TASK GOAL
Extract the full set of records that follows, word for word.

(RECORDS FOR THIS EXERCISE)

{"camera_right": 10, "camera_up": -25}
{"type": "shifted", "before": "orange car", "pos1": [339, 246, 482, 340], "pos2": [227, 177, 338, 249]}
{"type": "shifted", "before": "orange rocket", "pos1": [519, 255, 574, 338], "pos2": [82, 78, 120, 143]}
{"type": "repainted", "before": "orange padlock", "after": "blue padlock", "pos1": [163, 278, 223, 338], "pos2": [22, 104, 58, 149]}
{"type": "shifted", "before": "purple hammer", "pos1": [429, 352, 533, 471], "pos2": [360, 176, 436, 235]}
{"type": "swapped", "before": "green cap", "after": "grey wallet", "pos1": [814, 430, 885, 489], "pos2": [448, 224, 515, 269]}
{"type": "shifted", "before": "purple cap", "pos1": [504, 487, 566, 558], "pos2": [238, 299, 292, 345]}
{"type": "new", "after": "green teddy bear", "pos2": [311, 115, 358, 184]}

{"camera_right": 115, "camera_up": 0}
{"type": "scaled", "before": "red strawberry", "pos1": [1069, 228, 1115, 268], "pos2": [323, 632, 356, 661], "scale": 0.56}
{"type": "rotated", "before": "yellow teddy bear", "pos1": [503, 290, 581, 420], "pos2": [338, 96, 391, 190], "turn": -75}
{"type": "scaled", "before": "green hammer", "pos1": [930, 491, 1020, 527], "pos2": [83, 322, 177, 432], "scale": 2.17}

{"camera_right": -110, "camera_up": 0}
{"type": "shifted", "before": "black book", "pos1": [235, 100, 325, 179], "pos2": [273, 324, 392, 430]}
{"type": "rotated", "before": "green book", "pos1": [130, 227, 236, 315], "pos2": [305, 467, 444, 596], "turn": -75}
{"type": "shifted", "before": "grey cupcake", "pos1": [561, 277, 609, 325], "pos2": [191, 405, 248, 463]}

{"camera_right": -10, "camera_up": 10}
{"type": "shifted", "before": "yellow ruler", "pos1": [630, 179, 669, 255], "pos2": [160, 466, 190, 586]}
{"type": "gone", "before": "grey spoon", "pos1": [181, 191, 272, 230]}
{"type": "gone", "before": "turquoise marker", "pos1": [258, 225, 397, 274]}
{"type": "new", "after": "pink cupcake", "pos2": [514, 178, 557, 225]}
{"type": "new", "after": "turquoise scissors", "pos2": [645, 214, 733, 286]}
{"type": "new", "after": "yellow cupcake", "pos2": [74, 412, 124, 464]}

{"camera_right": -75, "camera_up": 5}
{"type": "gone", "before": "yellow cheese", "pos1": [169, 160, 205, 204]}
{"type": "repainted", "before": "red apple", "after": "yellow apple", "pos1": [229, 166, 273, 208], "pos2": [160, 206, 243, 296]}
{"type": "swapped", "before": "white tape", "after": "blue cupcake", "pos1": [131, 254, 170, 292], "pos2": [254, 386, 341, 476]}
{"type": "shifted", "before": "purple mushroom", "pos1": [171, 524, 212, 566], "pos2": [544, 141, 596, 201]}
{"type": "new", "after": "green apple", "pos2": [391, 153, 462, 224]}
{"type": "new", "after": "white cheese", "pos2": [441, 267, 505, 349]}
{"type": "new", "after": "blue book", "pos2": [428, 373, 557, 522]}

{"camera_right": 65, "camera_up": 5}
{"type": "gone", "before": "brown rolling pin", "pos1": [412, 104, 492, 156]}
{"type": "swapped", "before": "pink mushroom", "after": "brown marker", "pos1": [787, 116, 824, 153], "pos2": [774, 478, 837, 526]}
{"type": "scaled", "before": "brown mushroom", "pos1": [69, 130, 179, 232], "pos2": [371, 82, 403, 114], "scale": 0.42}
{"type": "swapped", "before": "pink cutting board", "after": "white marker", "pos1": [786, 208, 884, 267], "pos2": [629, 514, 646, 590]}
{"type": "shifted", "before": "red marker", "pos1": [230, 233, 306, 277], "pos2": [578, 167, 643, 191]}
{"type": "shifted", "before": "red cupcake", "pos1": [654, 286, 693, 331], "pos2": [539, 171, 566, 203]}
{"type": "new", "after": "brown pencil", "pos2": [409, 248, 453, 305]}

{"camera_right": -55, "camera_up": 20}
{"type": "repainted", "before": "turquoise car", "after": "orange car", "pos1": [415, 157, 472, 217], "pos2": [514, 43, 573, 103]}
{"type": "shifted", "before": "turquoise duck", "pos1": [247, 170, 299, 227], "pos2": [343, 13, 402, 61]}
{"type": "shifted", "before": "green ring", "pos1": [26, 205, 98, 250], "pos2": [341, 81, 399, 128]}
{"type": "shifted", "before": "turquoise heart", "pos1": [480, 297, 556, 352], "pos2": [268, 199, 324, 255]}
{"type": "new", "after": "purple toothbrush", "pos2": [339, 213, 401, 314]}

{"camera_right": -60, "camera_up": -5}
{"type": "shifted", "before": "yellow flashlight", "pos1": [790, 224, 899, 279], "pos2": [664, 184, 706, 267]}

(End RECORDS FOR THIS EXERCISE)

SOLUTION TO THE PROBLEM
{"camera_right": 10, "camera_up": -25}
{"type": "shifted", "before": "orange car", "pos1": [339, 246, 482, 340], "pos2": [227, 177, 338, 249]}
{"type": "shifted", "before": "orange rocket", "pos1": [519, 255, 574, 338], "pos2": [82, 78, 120, 143]}
{"type": "repainted", "before": "orange padlock", "after": "blue padlock", "pos1": [163, 278, 223, 338], "pos2": [22, 104, 58, 149]}
{"type": "shifted", "before": "purple hammer", "pos1": [429, 352, 533, 471], "pos2": [360, 176, 436, 235]}
{"type": "swapped", "before": "green cap", "after": "grey wallet", "pos1": [814, 430, 885, 489], "pos2": [448, 224, 515, 269]}
{"type": "shifted", "before": "purple cap", "pos1": [504, 487, 566, 558], "pos2": [238, 299, 292, 345]}
{"type": "new", "after": "green teddy bear", "pos2": [311, 115, 358, 184]}

{"camera_right": 115, "camera_up": 0}
{"type": "scaled", "before": "red strawberry", "pos1": [1069, 228, 1115, 268], "pos2": [323, 632, 356, 661], "scale": 0.56}
{"type": "rotated", "before": "yellow teddy bear", "pos1": [503, 290, 581, 420], "pos2": [338, 96, 391, 190], "turn": -75}
{"type": "scaled", "before": "green hammer", "pos1": [930, 491, 1020, 527], "pos2": [83, 322, 177, 432], "scale": 2.17}

{"camera_right": -110, "camera_up": 0}
{"type": "shifted", "before": "black book", "pos1": [235, 100, 325, 179], "pos2": [273, 324, 392, 430]}
{"type": "rotated", "before": "green book", "pos1": [130, 227, 236, 315], "pos2": [305, 467, 444, 596], "turn": -75}
{"type": "shifted", "before": "grey cupcake", "pos1": [561, 277, 609, 325], "pos2": [191, 405, 248, 463]}

{"camera_right": -10, "camera_up": 10}
{"type": "shifted", "before": "yellow ruler", "pos1": [630, 179, 669, 255], "pos2": [160, 466, 190, 586]}
{"type": "gone", "before": "grey spoon", "pos1": [181, 191, 272, 230]}
{"type": "gone", "before": "turquoise marker", "pos1": [258, 225, 397, 274]}
{"type": "new", "after": "pink cupcake", "pos2": [514, 178, 557, 225]}
{"type": "new", "after": "turquoise scissors", "pos2": [645, 214, 733, 286]}
{"type": "new", "after": "yellow cupcake", "pos2": [74, 412, 124, 464]}

{"camera_right": -75, "camera_up": 5}
{"type": "gone", "before": "yellow cheese", "pos1": [169, 160, 205, 204]}
{"type": "repainted", "before": "red apple", "after": "yellow apple", "pos1": [229, 166, 273, 208], "pos2": [160, 206, 243, 296]}
{"type": "swapped", "before": "white tape", "after": "blue cupcake", "pos1": [131, 254, 170, 292], "pos2": [254, 386, 341, 476]}
{"type": "shifted", "before": "purple mushroom", "pos1": [171, 524, 212, 566], "pos2": [544, 141, 596, 201]}
{"type": "new", "after": "green apple", "pos2": [391, 153, 462, 224]}
{"type": "new", "after": "white cheese", "pos2": [441, 267, 505, 349]}
{"type": "new", "after": "blue book", "pos2": [428, 373, 557, 522]}

{"camera_right": 65, "camera_up": 5}
{"type": "gone", "before": "brown rolling pin", "pos1": [412, 104, 492, 156]}
{"type": "swapped", "before": "pink mushroom", "after": "brown marker", "pos1": [787, 116, 824, 153], "pos2": [774, 478, 837, 526]}
{"type": "scaled", "before": "brown mushroom", "pos1": [69, 130, 179, 232], "pos2": [371, 82, 403, 114], "scale": 0.42}
{"type": "swapped", "before": "pink cutting board", "after": "white marker", "pos1": [786, 208, 884, 267], "pos2": [629, 514, 646, 590]}
{"type": "shifted", "before": "red marker", "pos1": [230, 233, 306, 277], "pos2": [578, 167, 643, 191]}
{"type": "shifted", "before": "red cupcake", "pos1": [654, 286, 693, 331], "pos2": [539, 171, 566, 203]}
{"type": "new", "after": "brown pencil", "pos2": [409, 248, 453, 305]}

{"camera_right": -55, "camera_up": 20}
{"type": "repainted", "before": "turquoise car", "after": "orange car", "pos1": [415, 157, 472, 217], "pos2": [514, 43, 573, 103]}
{"type": "shifted", "before": "turquoise duck", "pos1": [247, 170, 299, 227], "pos2": [343, 13, 402, 61]}
{"type": "shifted", "before": "green ring", "pos1": [26, 205, 98, 250], "pos2": [341, 81, 399, 128]}
{"type": "shifted", "before": "turquoise heart", "pos1": [480, 297, 556, 352], "pos2": [268, 199, 324, 255]}
{"type": "new", "after": "purple toothbrush", "pos2": [339, 213, 401, 314]}

{"camera_right": -60, "camera_up": -5}
{"type": "shifted", "before": "yellow flashlight", "pos1": [790, 224, 899, 279], "pos2": [664, 184, 706, 267]}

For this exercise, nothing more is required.